- GIVEN MATERIAL
◆ ◆ ◆ ◆ ◆

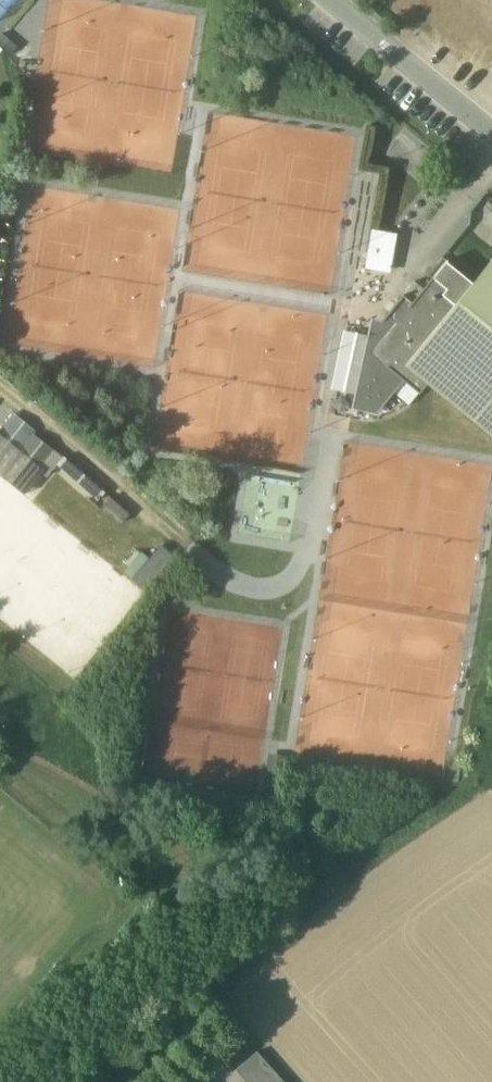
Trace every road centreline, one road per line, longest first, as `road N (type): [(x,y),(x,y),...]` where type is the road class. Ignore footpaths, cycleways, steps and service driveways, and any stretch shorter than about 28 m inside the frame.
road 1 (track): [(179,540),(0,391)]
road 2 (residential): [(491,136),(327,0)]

◆ ◆ ◆ ◆ ◆

- DESCRIPTION OF THE TASK
Send back the data above verbatim, leaving out its pictures.

- OUTPUT OF THE EXERCISE
Trace every road centreline, one road per line, longest first, as `road N (type): [(x,y),(x,y),...]` where type is the road class. Ignore footpaths, cycleways, steps and service driveways, and any stretch shorter than about 28 m inside the frame.
road 1 (track): [(179,540),(0,391)]
road 2 (residential): [(491,136),(327,0)]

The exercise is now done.